▶ _What you are asked to do_:
Among the lines below, keep only those from the one containing "brown ring: 3 -> 2" through the one containing "yellow cheese: 3 -> 2", and reproduce them exactly.
***** Input for this task
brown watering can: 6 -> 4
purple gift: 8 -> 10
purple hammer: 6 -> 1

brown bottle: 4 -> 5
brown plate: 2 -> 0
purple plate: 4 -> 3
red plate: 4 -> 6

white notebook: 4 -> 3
**********
***** Input for this task
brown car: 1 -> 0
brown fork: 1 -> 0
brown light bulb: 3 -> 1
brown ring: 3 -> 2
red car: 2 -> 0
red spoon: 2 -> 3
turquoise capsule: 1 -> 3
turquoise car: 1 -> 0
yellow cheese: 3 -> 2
**********
***** Input for this task
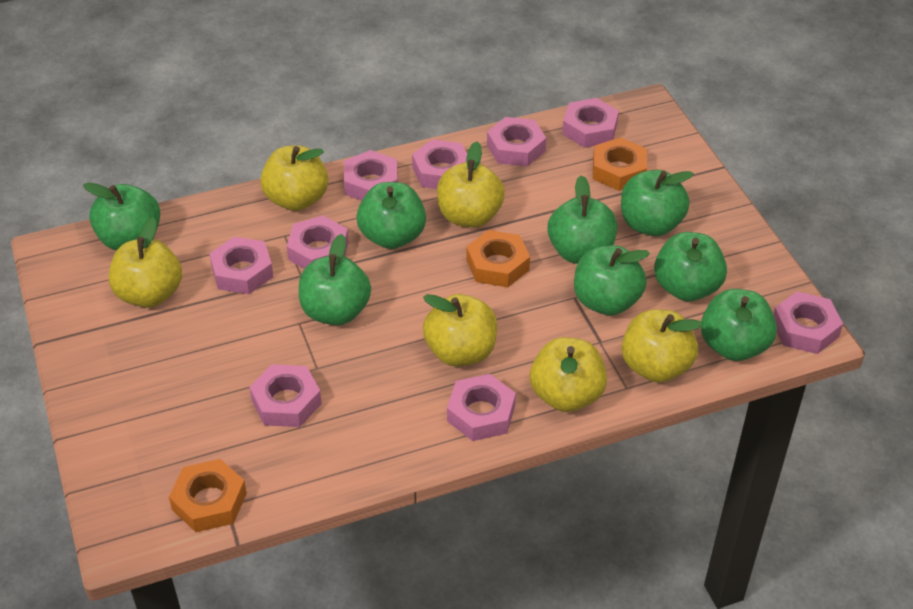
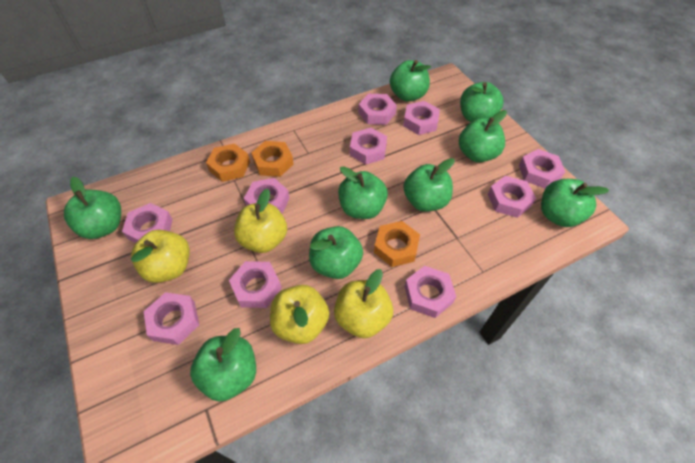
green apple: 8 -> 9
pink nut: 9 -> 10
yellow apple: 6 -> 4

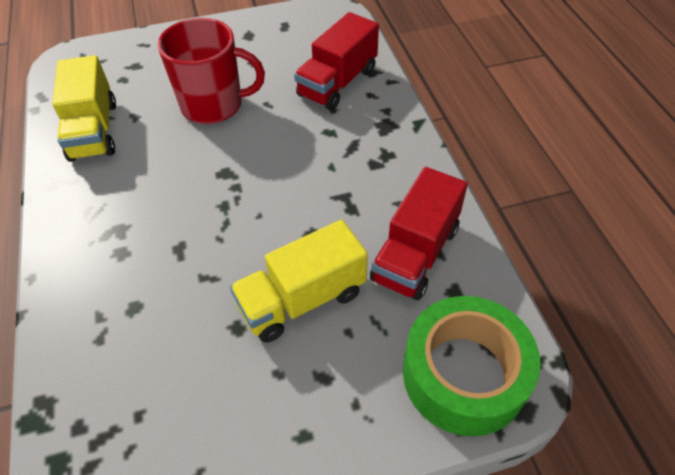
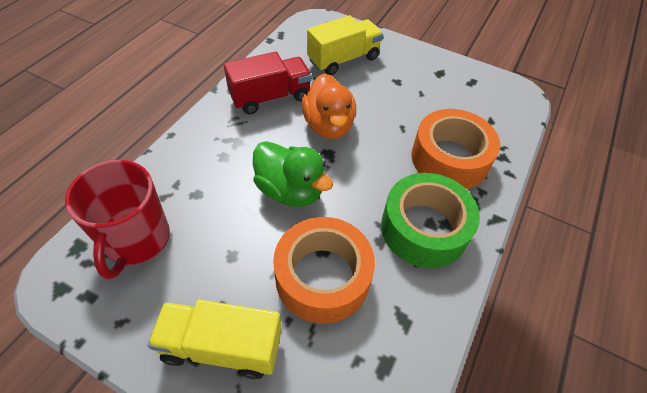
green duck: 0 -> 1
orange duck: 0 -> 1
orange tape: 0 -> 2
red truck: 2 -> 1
**********
▶ _Task result_:
brown ring: 3 -> 2
red car: 2 -> 0
red spoon: 2 -> 3
turquoise capsule: 1 -> 3
turquoise car: 1 -> 0
yellow cheese: 3 -> 2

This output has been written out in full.